== Segment start ==

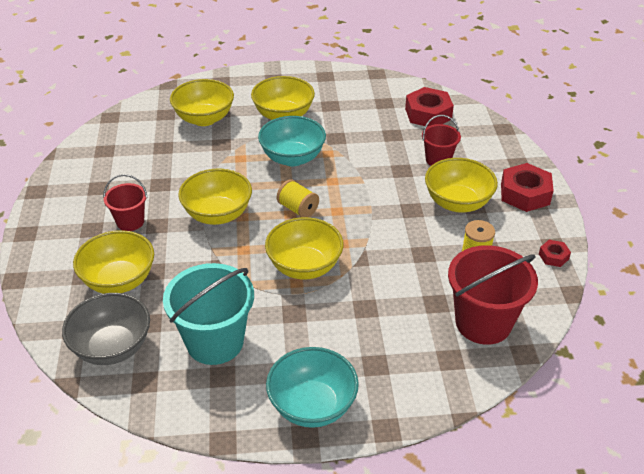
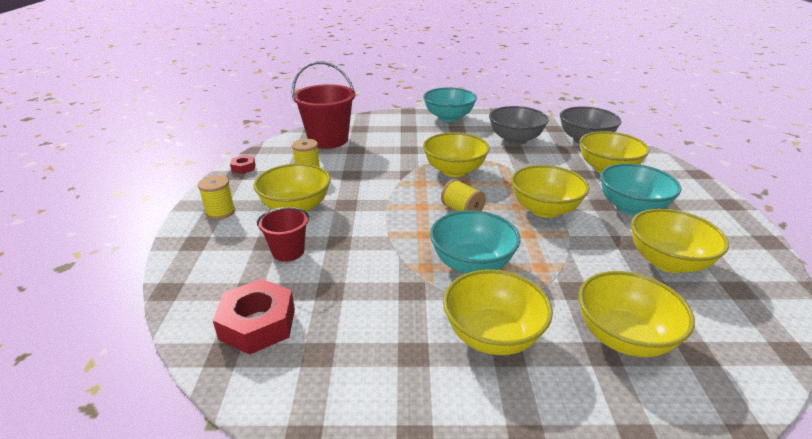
camera: 175 degrees left, 10 degrees down
(130, 221) = (632, 208): red bucket -> turquoise bowl
(139, 168) = (667, 262): none -> yellow bowl
(215, 342) = (515, 139): turquoise bucket -> grey bowl
(525, 194) = (220, 212): red nut -> yellow spool

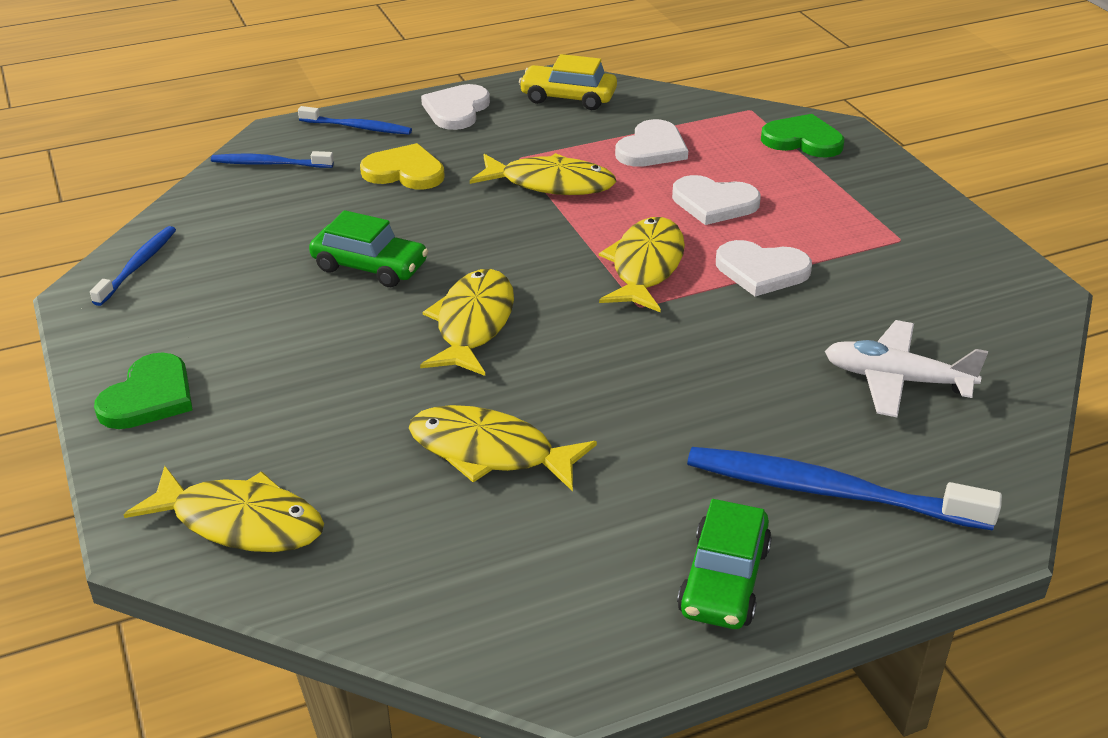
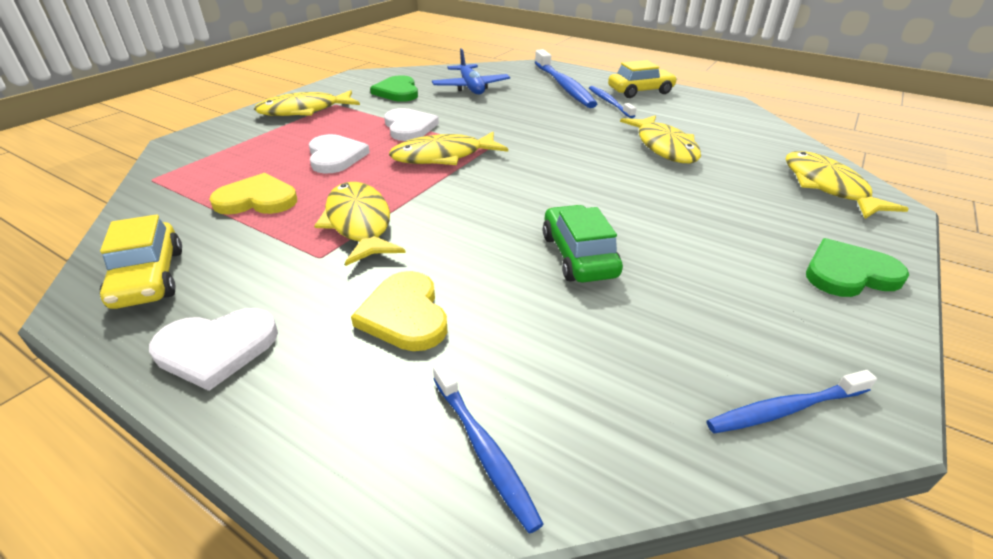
camera: 125 degrees left, 0 degrees up
(357, 127) = (317, 419): blue toothbrush -> blue toothbrush (609, 102)
(473, 324) = (579, 188): yellow fish -> yellow fish (304, 111)
(652, 148) = (257, 199): white heart -> yellow heart
(724, 580) = (640, 91): green car -> yellow car
(803, 140) = (207, 150): green heart -> green heart (397, 92)
(896, 380) = (471, 87): white plane -> blue plane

== Segment end ==

**INSTRUCTIONS TO FOLLOW**
Look above for the line that contains "(652, 148) = (257, 199): white". That line and every line after it through the end of the data must be written out exactly, with nothing else.

**ANSWER AREA**
(652, 148) = (257, 199): white heart -> yellow heart
(724, 580) = (640, 91): green car -> yellow car
(803, 140) = (207, 150): green heart -> green heart (397, 92)
(896, 380) = (471, 87): white plane -> blue plane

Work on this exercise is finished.